BEGIN PROVIDED DATA
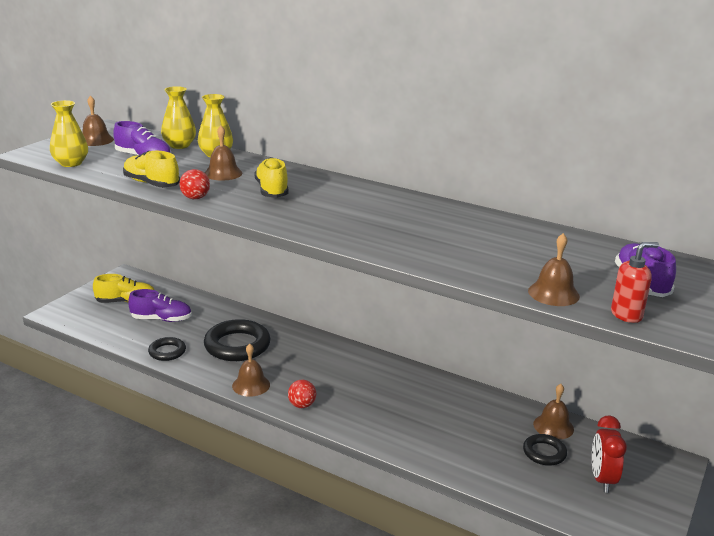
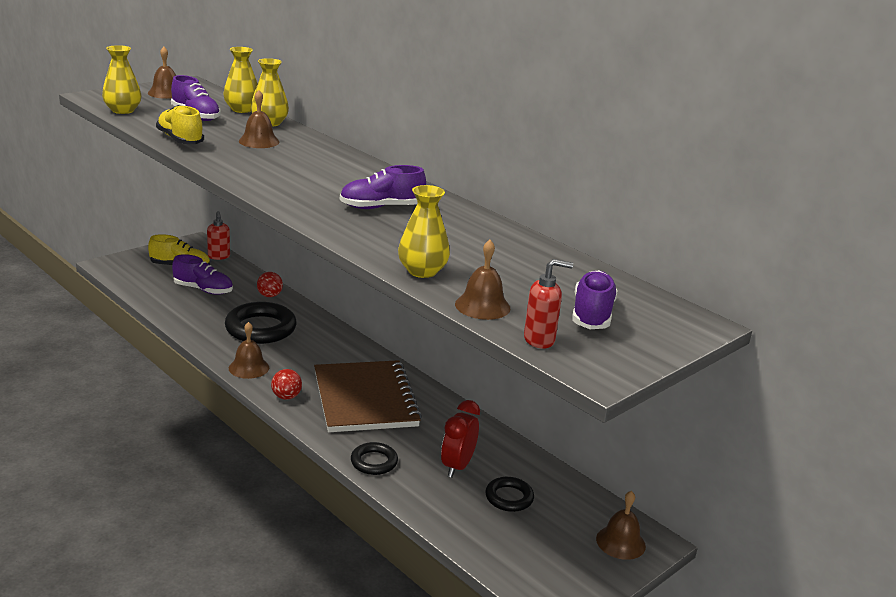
camera: 15 degrees right, 0 degrees up
(155, 285) = (219, 256): none -> red soap dispenser
(167, 352) = (188, 320): black ring -> black ring (374, 462)
(195, 198) = (209, 159): red ball -> red ball (269, 295)
(272, 191) = (291, 164): yellow shoe -> none
(370, 391) = (365, 399): none -> brown notebook
(386, 217) = (381, 207): none -> purple shoe
(476, 271) = (422, 271): none -> yellow vase
(553, 426) = (539, 475): brown bell -> brown bell (620, 542)
(602, 479) = (554, 537): red clock -> red clock (457, 466)

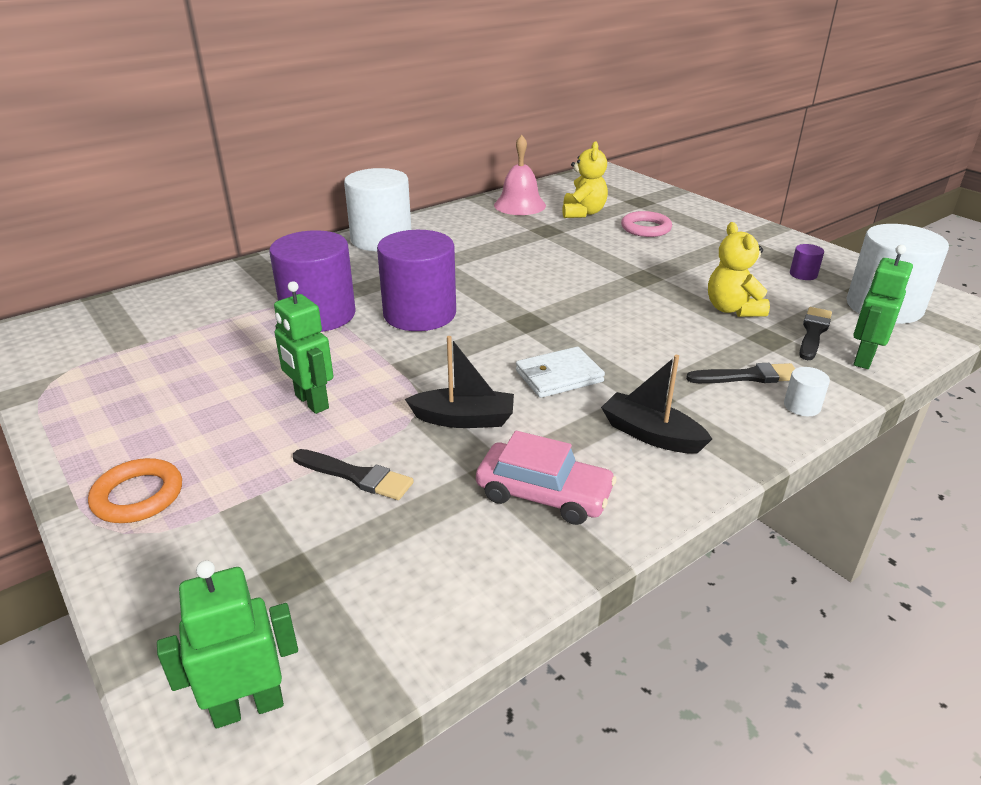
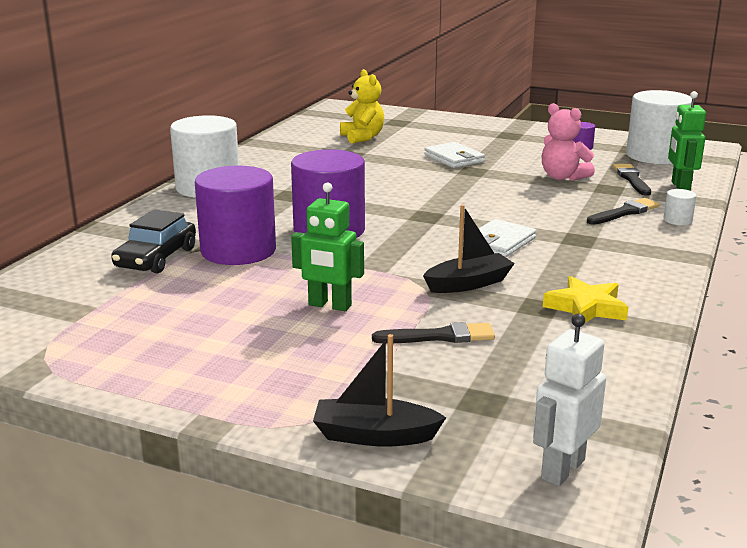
camera: 30 degrees left, 10 degrees down
(138, 496) = (279, 400): orange ring -> none
(248, 707) = (562, 469): green robot -> white robot
(249, 304) = (156, 258): none -> black car
(520, 205) = (299, 141): pink bell -> none
(544, 494) = (586, 307): pink car -> yellow star
(642, 257) = (454, 158): none -> white wallet
(646, 228) = (429, 139): pink ring -> none
(651, 434) = (608, 258): black boat -> black boat (374, 435)
(732, 309) = (562, 177): yellow teddy bear -> pink teddy bear

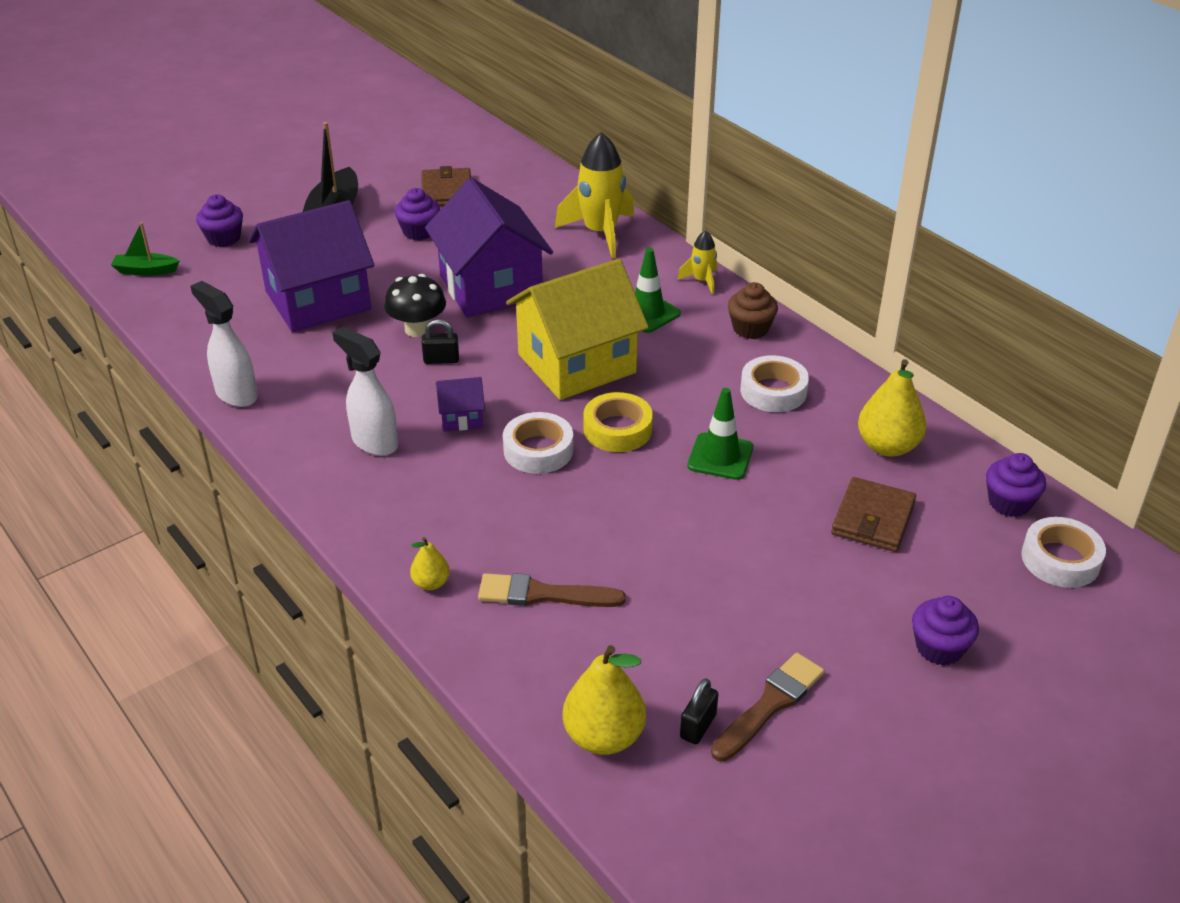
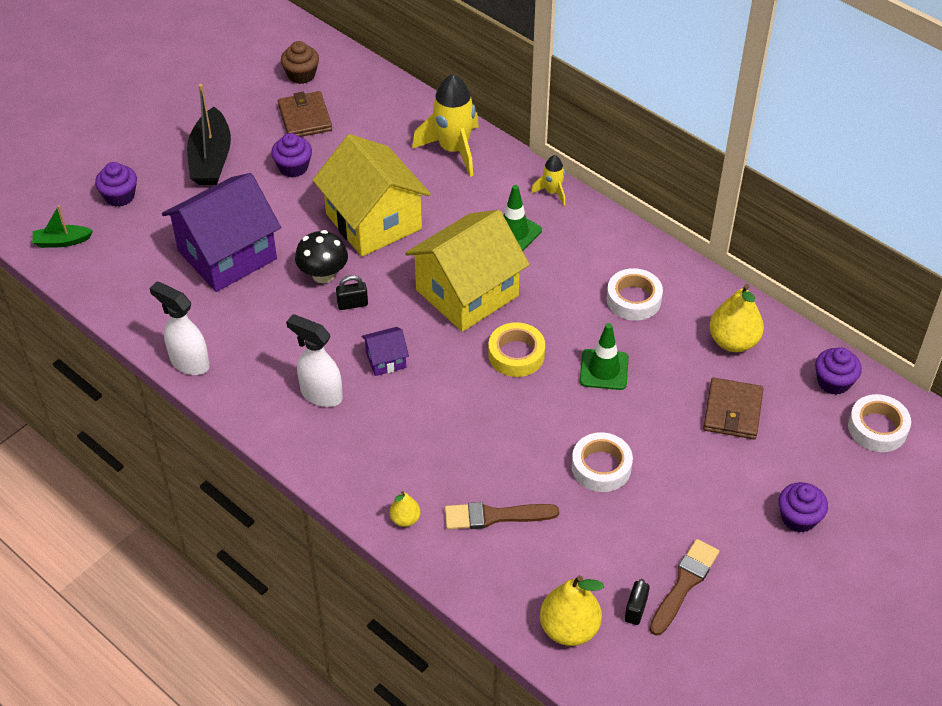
camera: 10 degrees left, 10 degrees up
(491, 287) = (373, 221): purple house -> yellow house
(538, 450) = (457, 383): white tape -> white tape (601, 467)
(750, 328) = (603, 237): brown cupcake -> brown cupcake (301, 75)

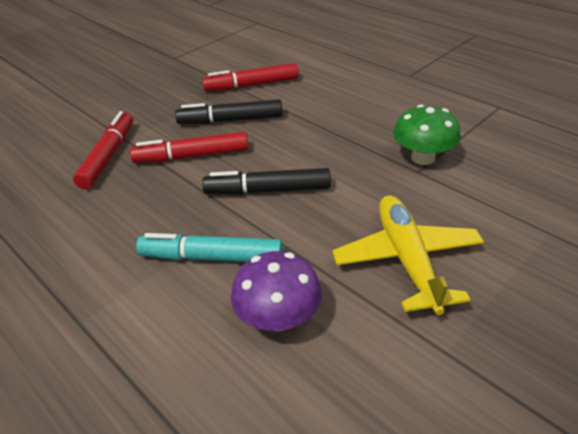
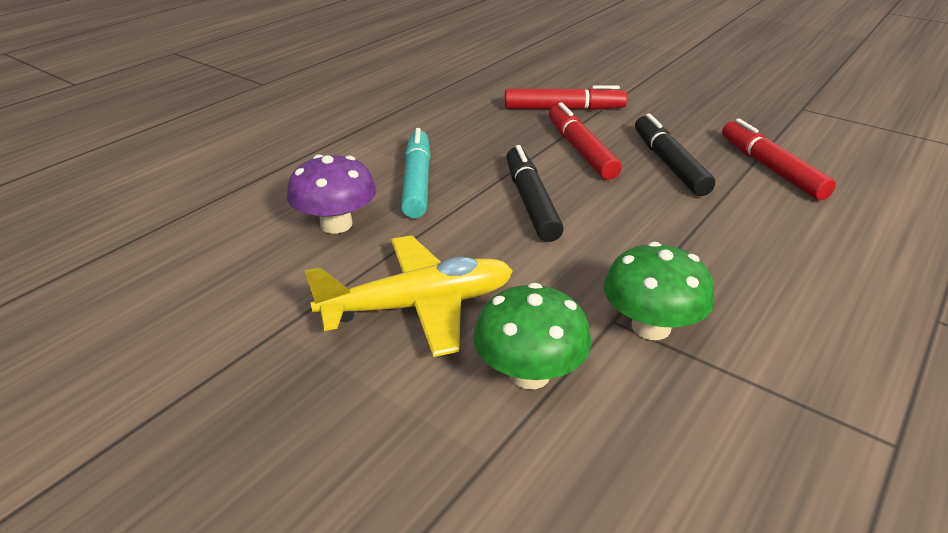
camera: 80 degrees right, 5 degrees down
(474, 210) = (529, 374): none -> green mushroom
END PROVIDED DATA
EXERCISE DESCRIPTION:
All entries need repeating exactly, but without the pictures.

EXERCISE OUTPUT:
camera: 15 degrees right, 0 degrees up
(155, 285) = (219, 256): none -> red soap dispenser
(167, 352) = (188, 320): black ring -> black ring (374, 462)
(195, 198) = (209, 159): red ball -> red ball (269, 295)
(272, 191) = (291, 164): yellow shoe -> none
(370, 391) = (365, 399): none -> brown notebook
(386, 217) = (381, 207): none -> purple shoe
(476, 271) = (422, 271): none -> yellow vase
(553, 426) = (539, 475): brown bell -> brown bell (620, 542)
(602, 479) = (554, 537): red clock -> red clock (457, 466)

camera: 30 degrees left, 10 degrees down
(138, 496) = (279, 400): orange ring -> none
(248, 707) = (562, 469): green robot -> white robot
(249, 304) = (156, 258): none -> black car
(520, 205) = (299, 141): pink bell -> none
(544, 494) = (586, 307): pink car -> yellow star
(642, 257) = (454, 158): none -> white wallet
(646, 228) = (429, 139): pink ring -> none
(651, 434) = (608, 258): black boat -> black boat (374, 435)
(732, 309) = (562, 177): yellow teddy bear -> pink teddy bear

camera: 10 degrees left, 10 degrees up
(491, 287) = (373, 221): purple house -> yellow house
(538, 450) = (457, 383): white tape -> white tape (601, 467)
(750, 328) = (603, 237): brown cupcake -> brown cupcake (301, 75)

camera: 80 degrees right, 5 degrees down
(474, 210) = (529, 374): none -> green mushroom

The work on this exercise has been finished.